Filter the listing below, copying every line in which the word "pionek" appears.

• _Data_:
^^^^^^^^
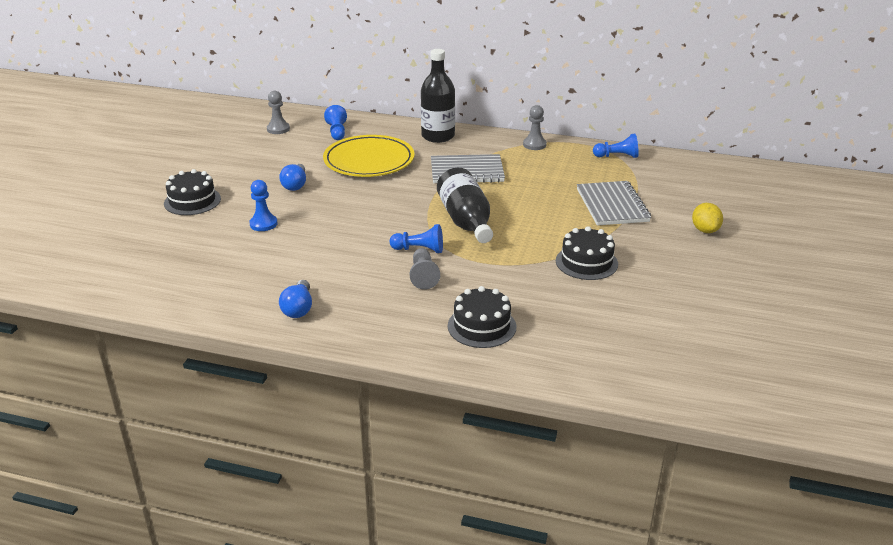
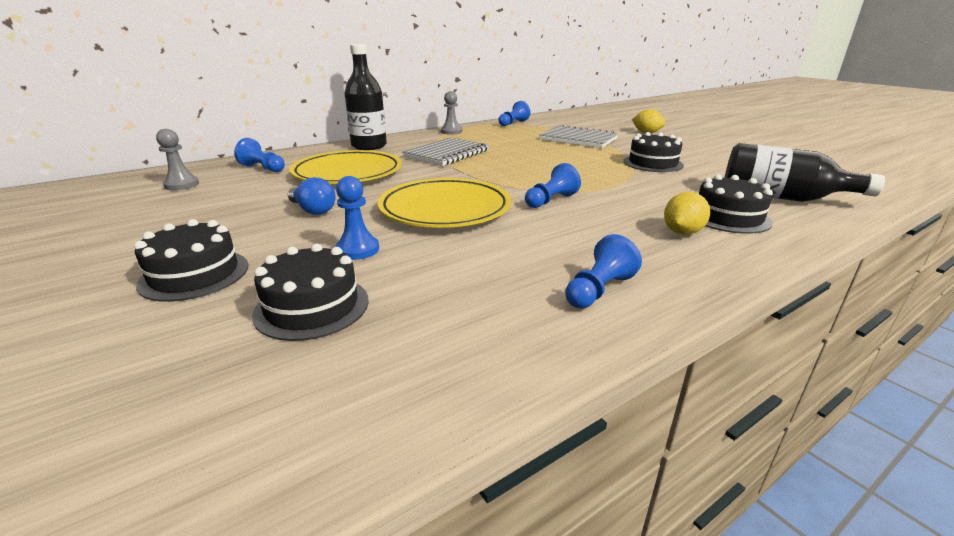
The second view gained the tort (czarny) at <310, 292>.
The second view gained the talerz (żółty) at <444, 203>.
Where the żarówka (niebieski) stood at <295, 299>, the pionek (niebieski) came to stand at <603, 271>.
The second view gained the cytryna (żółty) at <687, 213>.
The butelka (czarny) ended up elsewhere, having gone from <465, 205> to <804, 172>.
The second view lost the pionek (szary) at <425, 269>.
^^^^^^^^
• _Response to this task_:
Where the żarówka (niebieski) stood at <295, 299>, the pionek (niebieski) came to stand at <603, 271>.
The second view lost the pionek (szary) at <425, 269>.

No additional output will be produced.